Start of Records supplied

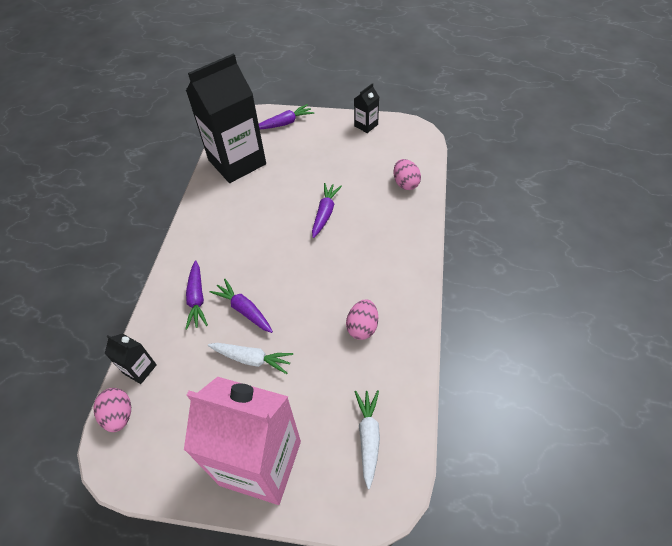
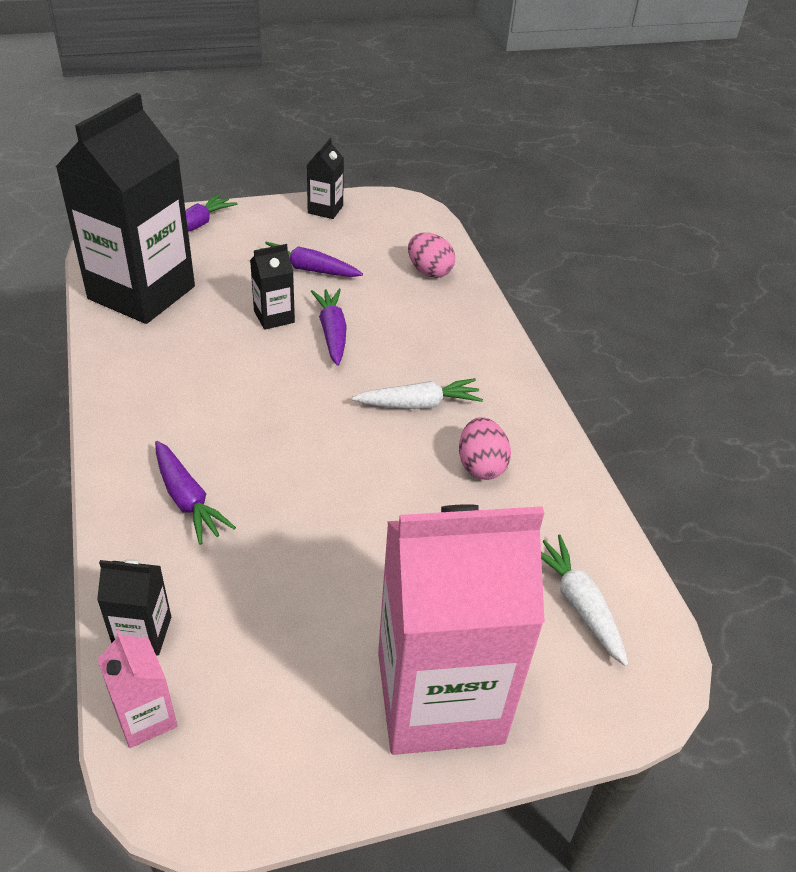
camera: 30 degrees left, 10 degrees down
(119, 415) = (145, 717): pink egg -> pink carton
(244, 310) = (281, 493): purple carrot -> purple carrot (308, 269)
(251, 359) = (335, 557): white carrot -> white carrot (418, 404)
(298, 194) = (274, 317): none -> black carton

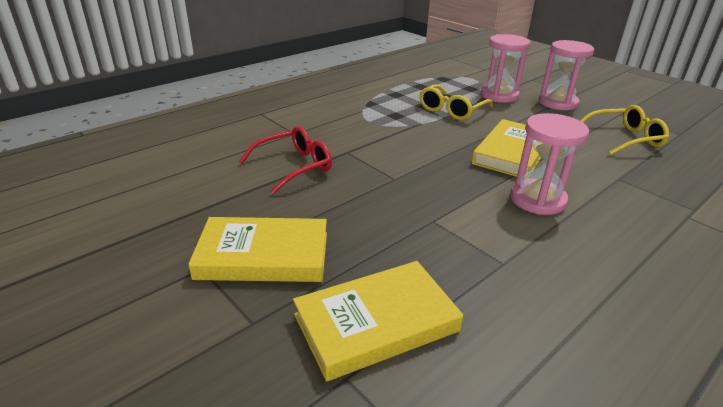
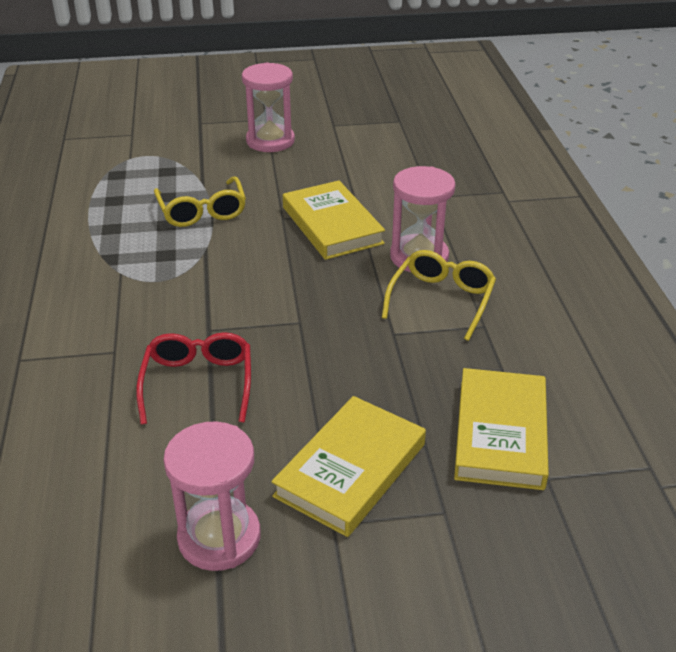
camera: 55 degrees left, 5 degrees up
(499, 95) = (209, 164): pink hourglass -> pink hourglass (219, 537)
(624, 138) = (376, 151): yellow glasses -> yellow glasses (441, 300)

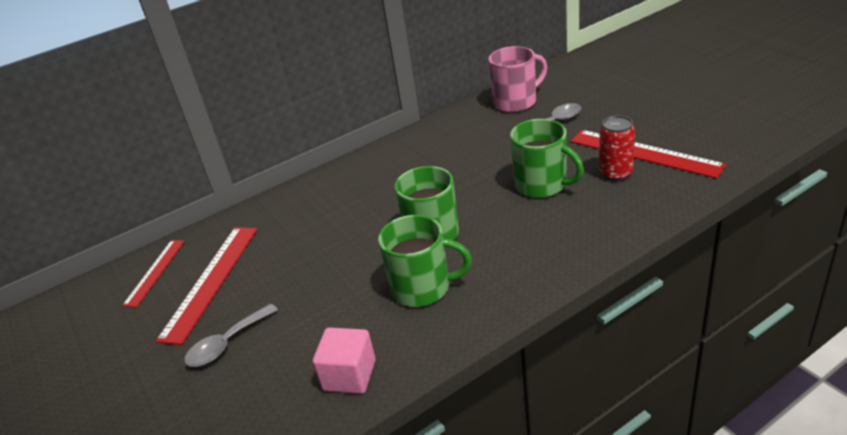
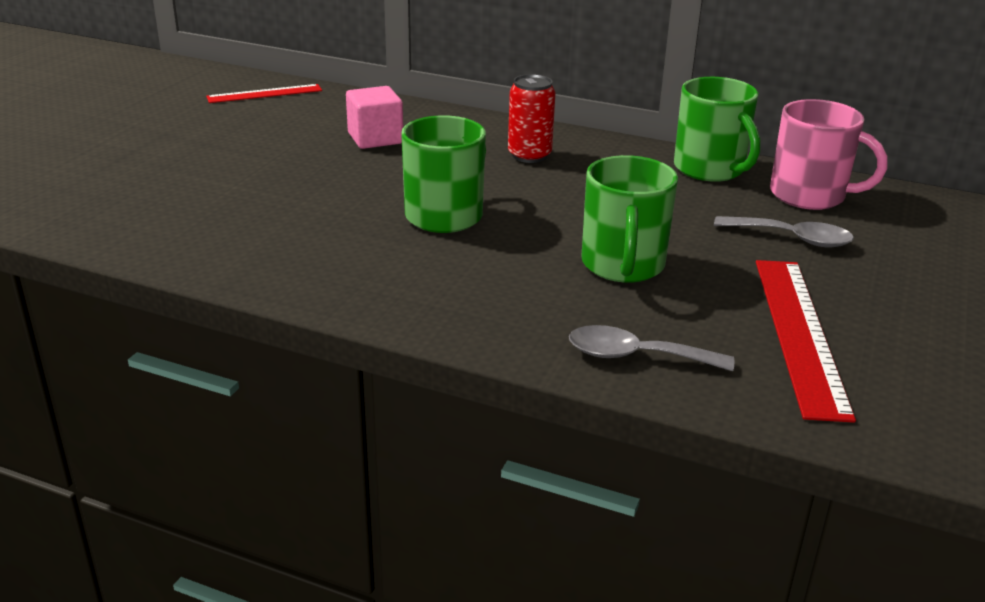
camera: 50 degrees right, 5 degrees down
(210, 281) = (269, 123): red ruler -> none
(226, 343) = (181, 160): grey spoon -> grey spoon (636, 356)
(349, 375) = (167, 236): pink cube -> pink cube (375, 138)
(422, 288) = (337, 238): green mug -> green mug (710, 169)
(615, 173) = (715, 318): red can -> red can (529, 155)

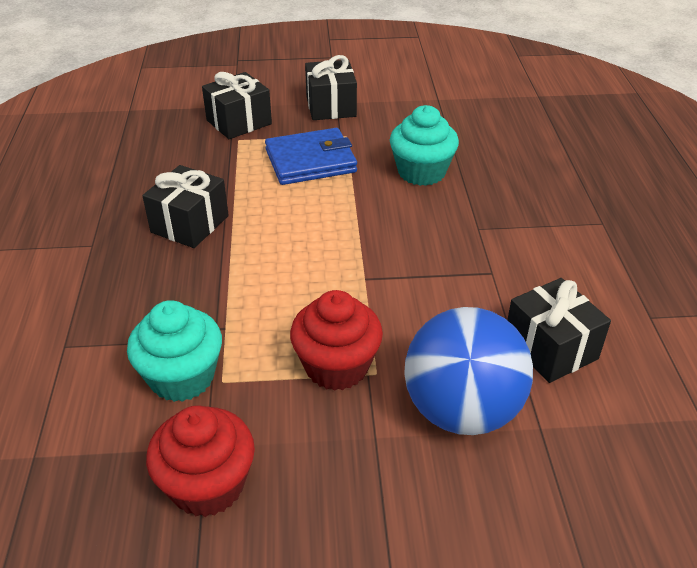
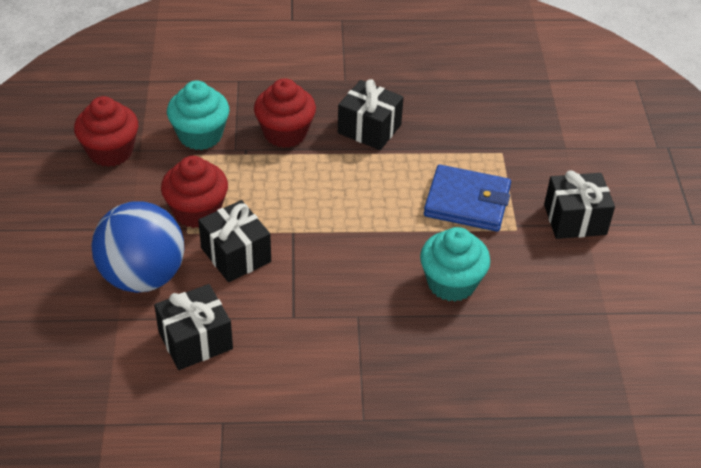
camera: 90 degrees right, 5 degrees up
(188, 292) = (285, 133): none -> red cupcake
(239, 122) = (534, 152): black gift -> black gift (236, 255)
(310, 161) = (467, 202): blue wallet -> blue wallet turned 60 degrees counterclockwise

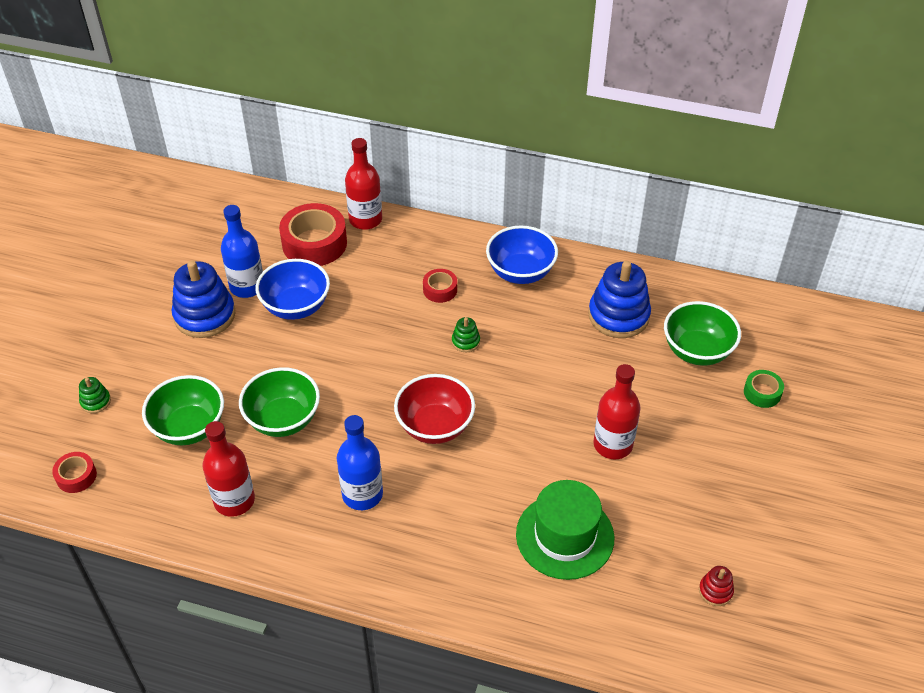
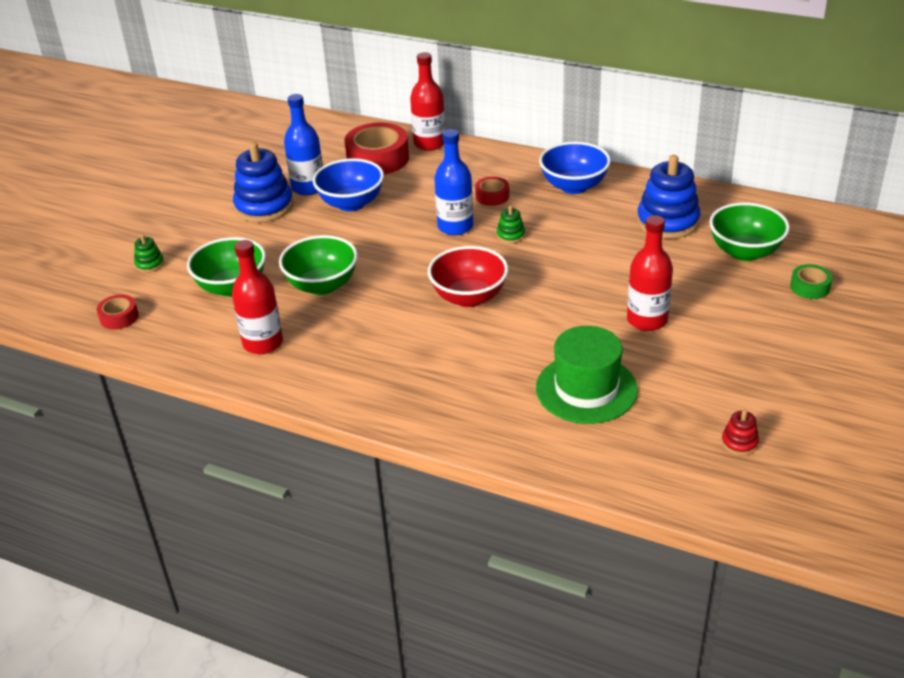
camera: 10 degrees right, 10 degrees down
(362, 494) = (387, 345): blue bottle -> blue bottle (455, 227)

End of Records supplied

= Description of the task =
Where a line contains the word "none", copy that line from the listing above.

= Task solution =
(298, 194) = (274, 317): none -> black carton
(210, 281) = (269, 123): red ruler -> none
(188, 292) = (285, 133): none -> red cupcake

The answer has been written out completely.